(Frame-by-frame shape edits)

····················

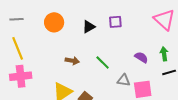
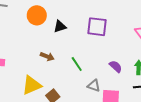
purple square: (115, 22) -> (97, 27), size x1.5
black triangle: (89, 27) -> (60, 26), moved

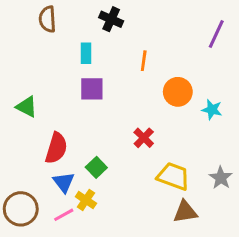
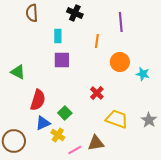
purple line: (216, 34) -> (121, 22), moved, turned -30
blue triangle: (64, 182) -> (43, 123), turned 42
brown triangle: (185, 212) -> (96, 143), moved
pink line: (64, 215) -> (75, 150), moved

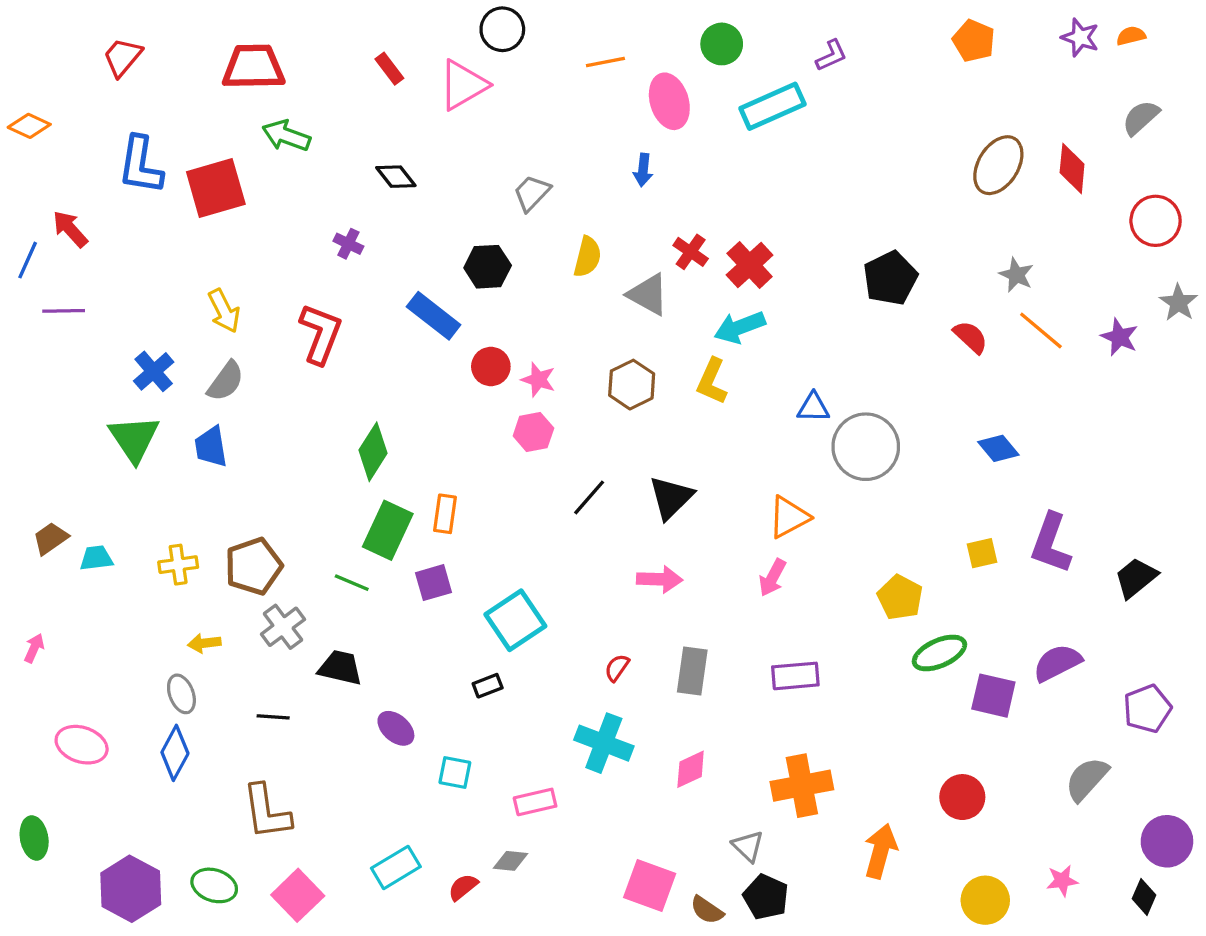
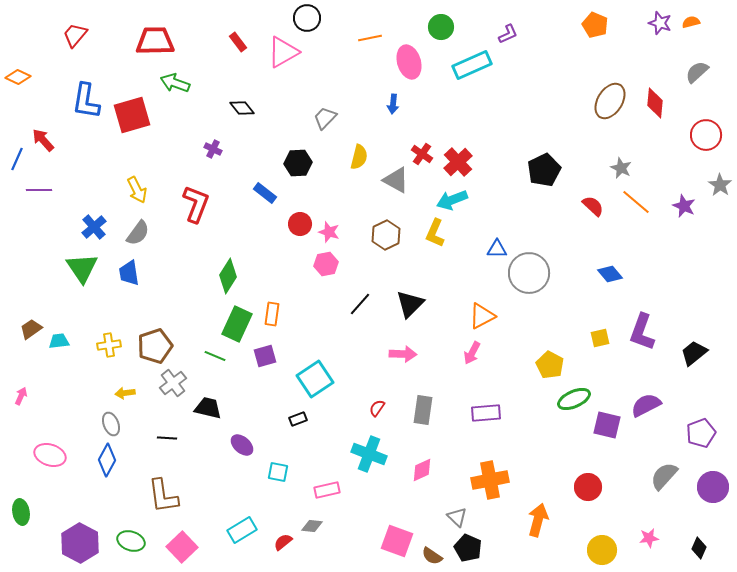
blue rectangle: (434, 316) -> (265, 193), size x0.7
purple circle: (1167, 841) -> (713, 487), moved

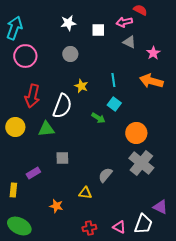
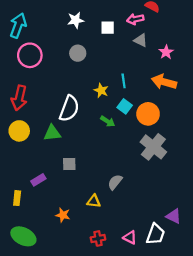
yellow star: (81, 86) -> (101, 90), moved
red arrow: (32, 96) -> (19, 98), moved
orange circle: (136, 133) -> (148, 114), moved
gray cross: (141, 163) -> (153, 147), moved

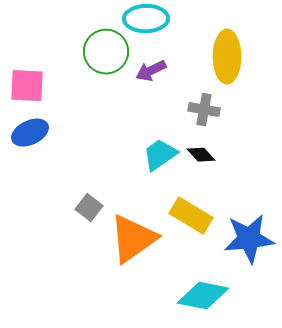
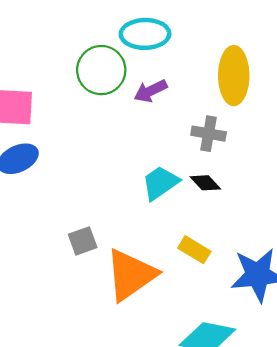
gray square: (89, 208) -> (83, 241), turned 32
yellow rectangle: (191, 216) -> (194, 250), size x0.7

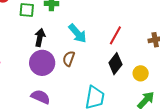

····················

Which lines of the data above contain the string "rectangle"? Copy each of them.

blue rectangle: (434, 316) -> (265, 193), size x0.7
yellow rectangle: (191, 216) -> (194, 250), size x0.7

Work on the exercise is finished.